WHAT YOU SHOULD DO:
Format all of the records below as a JSON list of strings, with one string per line and no blank lines. Omit the pictures.

Records from a collection:
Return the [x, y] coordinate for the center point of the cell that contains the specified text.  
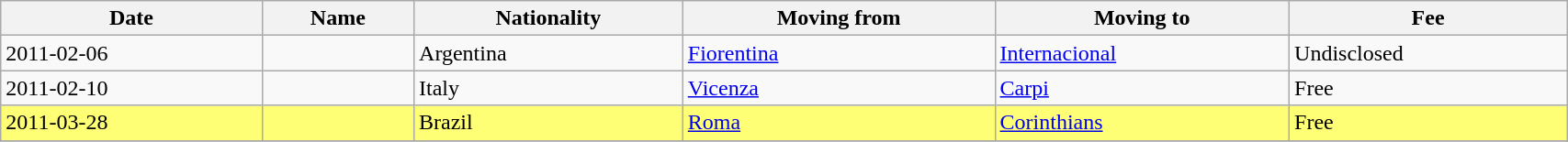
Moving from [839, 18]
Fee [1428, 18]
Vicenza [839, 88]
Undisclosed [1428, 53]
Brazil [549, 123]
Fiorentina [839, 53]
2011-02-06 [131, 53]
Internacional [1143, 53]
Roma [839, 123]
Name [338, 18]
Moving to [1143, 18]
Argentina [549, 53]
2011-03-28 [131, 123]
Date [131, 18]
Corinthians [1143, 123]
Nationality [549, 18]
2011-02-10 [131, 88]
Italy [549, 88]
Carpi [1143, 88]
Provide the [X, Y] coordinate of the cell's center where the given text is located.  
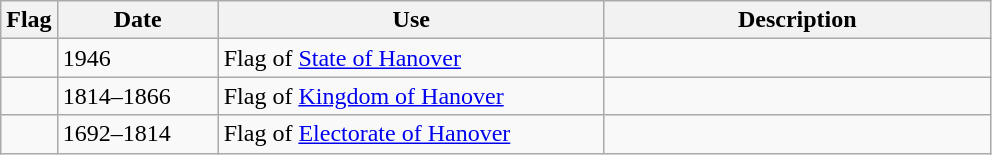
Flag [29, 20]
Flag of Kingdom of Hanover [411, 96]
1814–1866 [138, 96]
Description [797, 20]
1946 [138, 58]
Flag of Electorate of Hanover [411, 134]
Use [411, 20]
Flag of State of Hanover [411, 58]
Date [138, 20]
1692–1814 [138, 134]
Identify which cell holds the provided text, then report its (X, Y) central coordinate. 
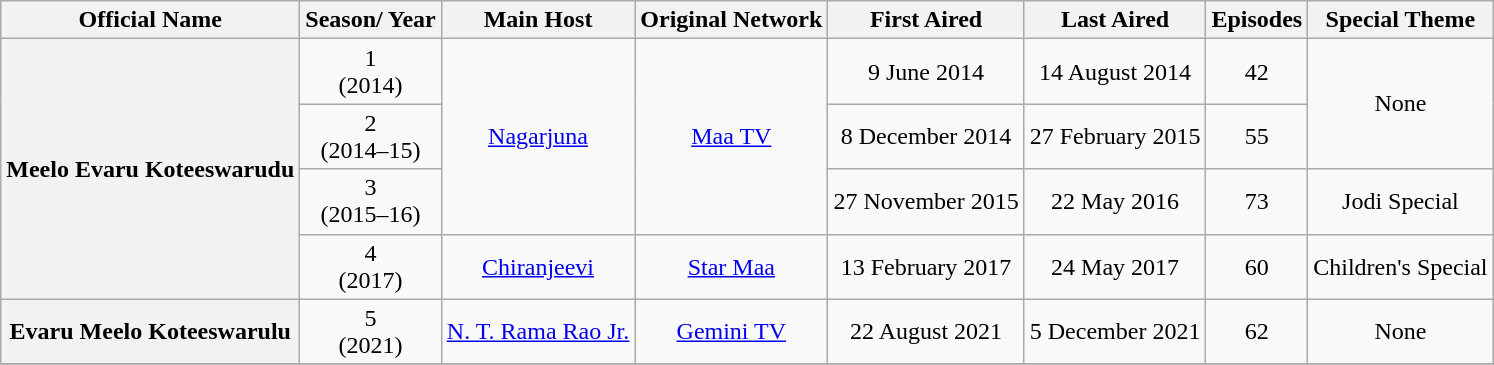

SOLUTION TO THIS TASK:
[
  "Return the [x, y] coordinate for the center point of the cell that contains the specified text.  ",
  "Moving from [839, 18]",
  "Fee [1428, 18]",
  "Vicenza [839, 88]",
  "Undisclosed [1428, 53]",
  "Brazil [549, 123]",
  "Fiorentina [839, 53]",
  "2011-02-06 [131, 53]",
  "Internacional [1143, 53]",
  "Roma [839, 123]",
  "Name [338, 18]",
  "Moving to [1143, 18]",
  "Argentina [549, 53]",
  "2011-03-28 [131, 123]",
  "Date [131, 18]",
  "Corinthians [1143, 123]",
  "Nationality [549, 18]",
  "2011-02-10 [131, 88]",
  "Italy [549, 88]",
  "Carpi [1143, 88]",
  "Provide the [X, Y] coordinate of the cell's center where the given text is located.  ",
  "Flag [29, 20]",
  "Flag of Kingdom of Hanover [411, 96]",
  "1814–1866 [138, 96]",
  "Description [797, 20]",
  "1946 [138, 58]",
  "Flag of Electorate of Hanover [411, 134]",
  "Use [411, 20]",
  "Flag of State of Hanover [411, 58]",
  "Date [138, 20]",
  "1692–1814 [138, 134]",
  "Identify which cell holds the provided text, then report its (X, Y) central coordinate. "
]